◆ DATA TO USE:
· · · · ·

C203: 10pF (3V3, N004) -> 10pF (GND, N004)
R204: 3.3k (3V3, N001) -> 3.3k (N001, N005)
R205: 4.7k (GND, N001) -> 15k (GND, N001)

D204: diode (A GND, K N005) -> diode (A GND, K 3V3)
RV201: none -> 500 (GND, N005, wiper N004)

· · · · ·

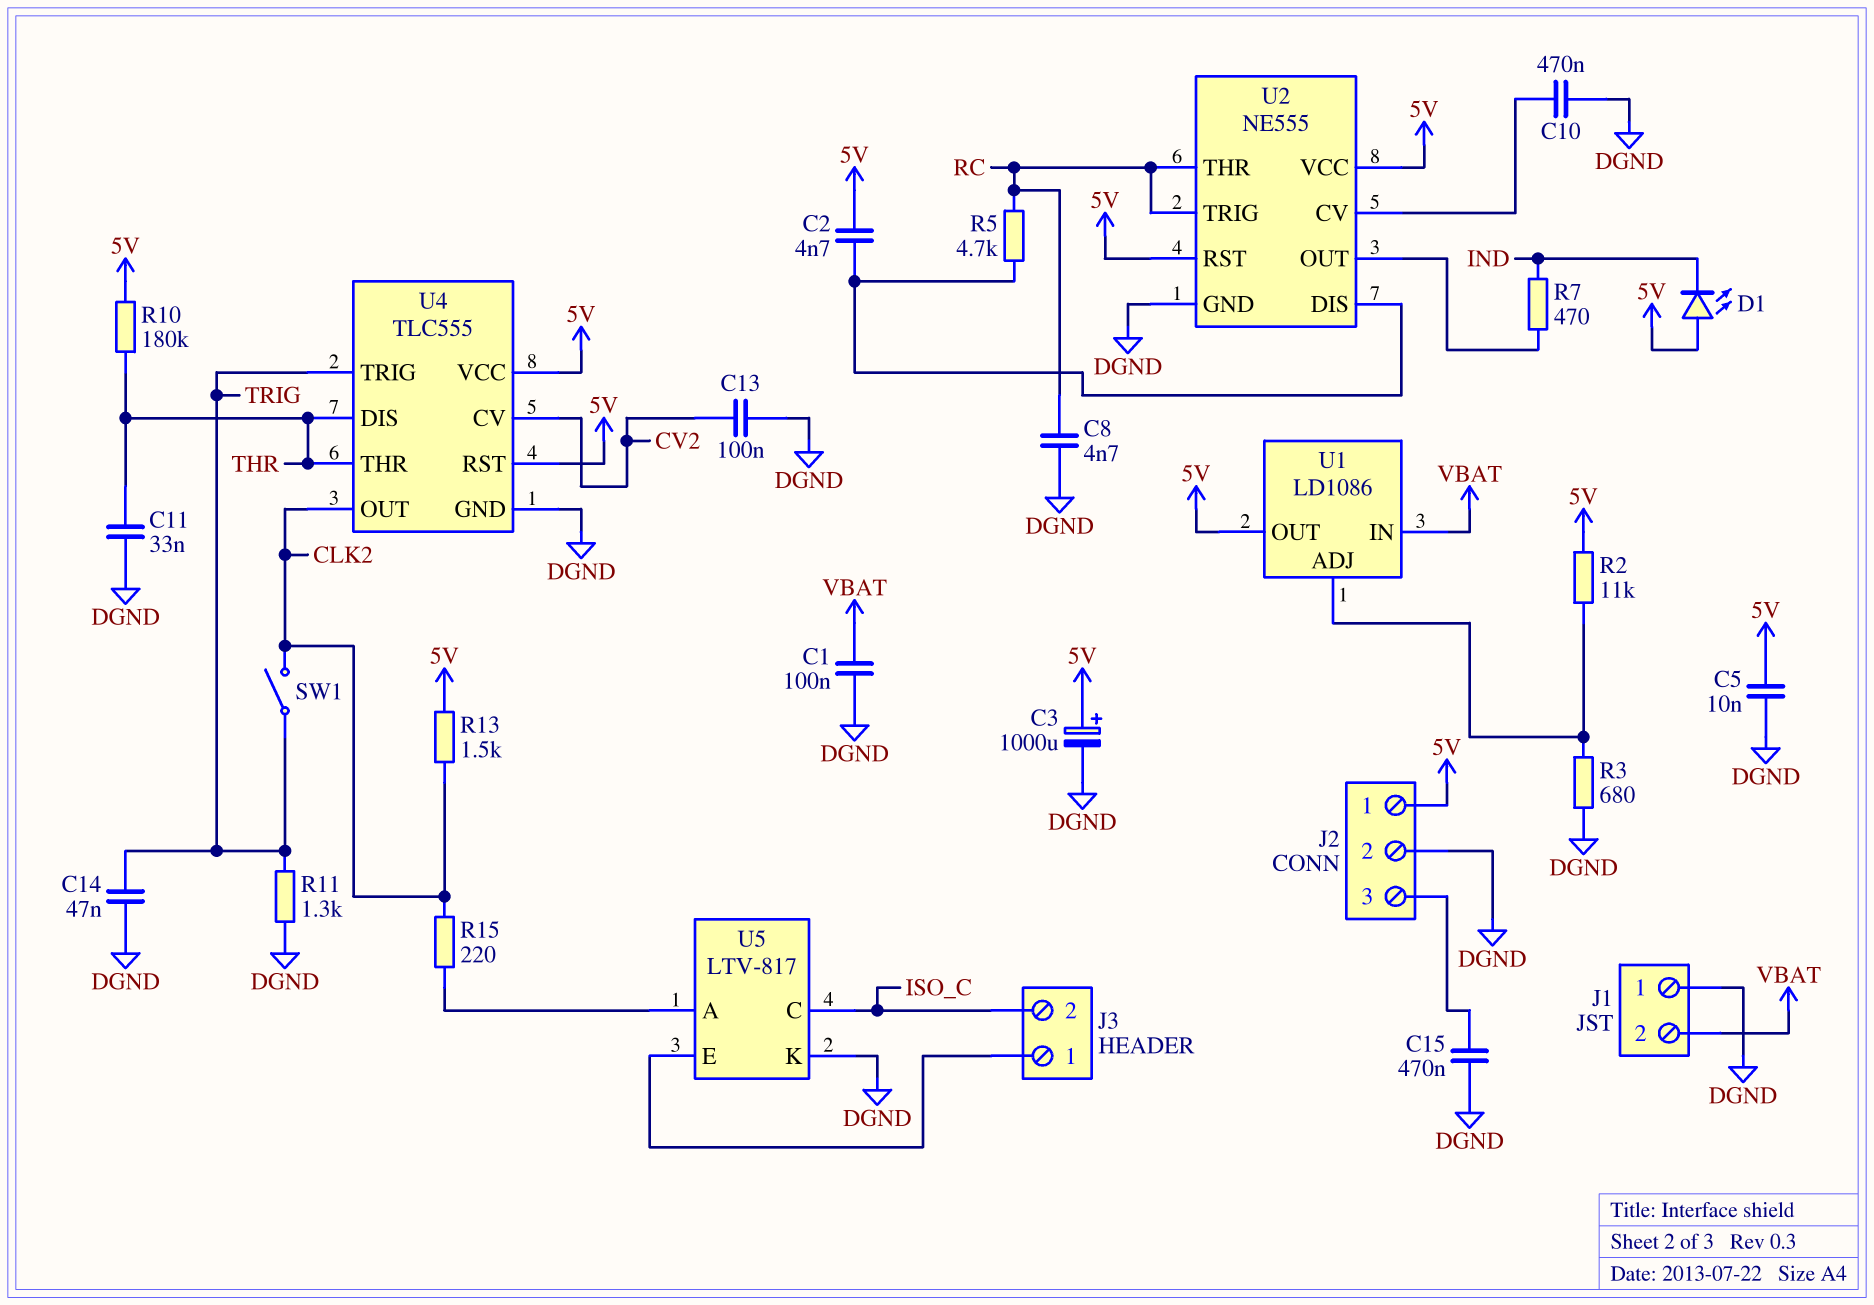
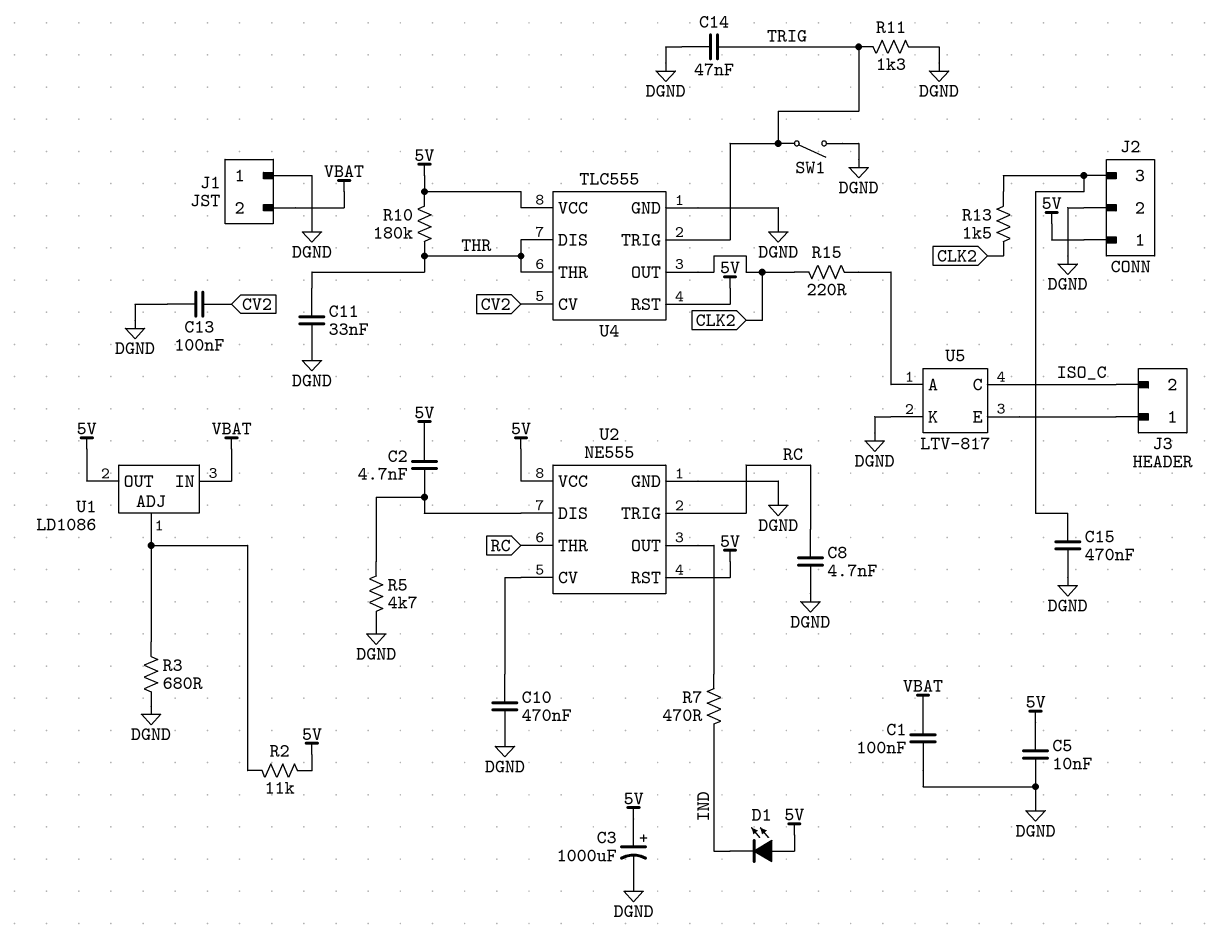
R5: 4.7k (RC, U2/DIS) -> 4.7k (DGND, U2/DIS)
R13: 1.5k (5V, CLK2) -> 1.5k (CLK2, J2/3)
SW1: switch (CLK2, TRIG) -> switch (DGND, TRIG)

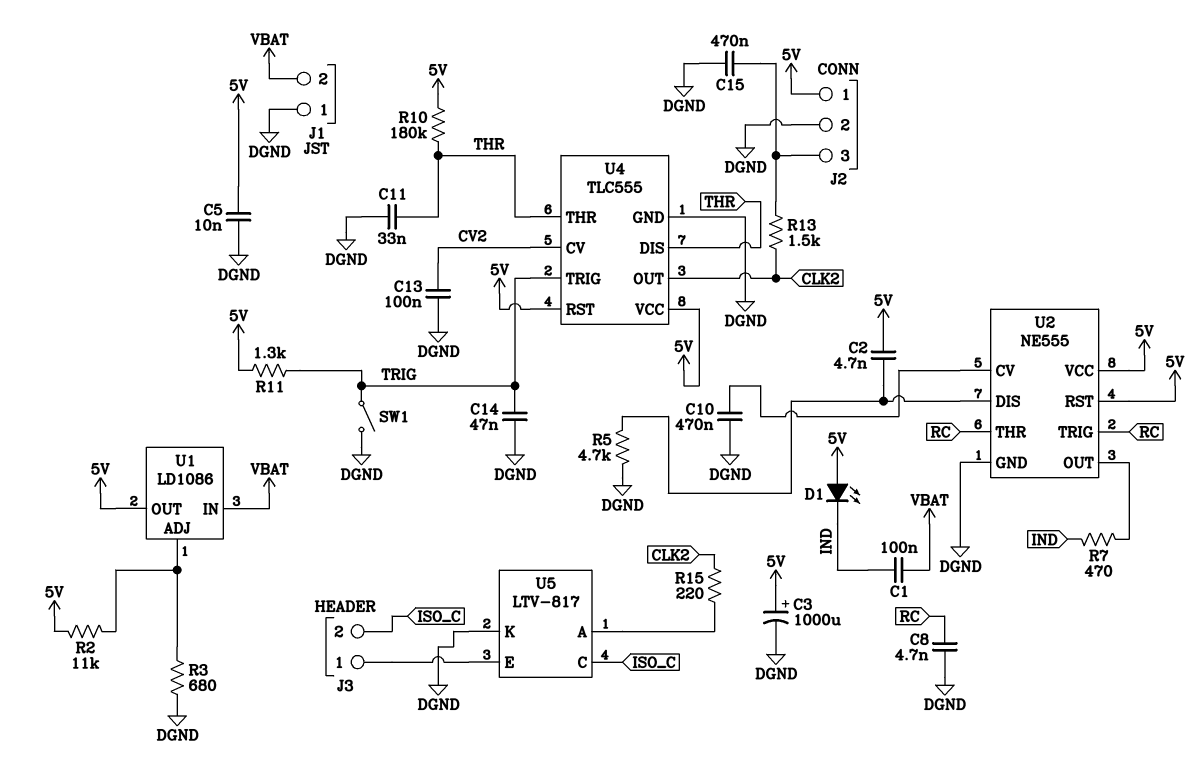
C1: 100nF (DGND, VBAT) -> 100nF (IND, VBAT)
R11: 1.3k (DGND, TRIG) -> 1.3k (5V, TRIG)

· · · · ·

◆ EXERCISE DESCRIPTION: Keeping every character as it is, restate the lines above that run from the line with "C203: 10pF (3V3, N004) -> 10pF (GND, N004)" through the line with "RV201: none -> 500 (GND, N005, wiper N004)", both included, and nothing else.

◆ ANSWER TO THE PROBLEM:
C203: 10pF (3V3, N004) -> 10pF (GND, N004)
R204: 3.3k (3V3, N001) -> 3.3k (N001, N005)
R205: 4.7k (GND, N001) -> 15k (GND, N001)

D204: diode (A GND, K N005) -> diode (A GND, K 3V3)
RV201: none -> 500 (GND, N005, wiper N004)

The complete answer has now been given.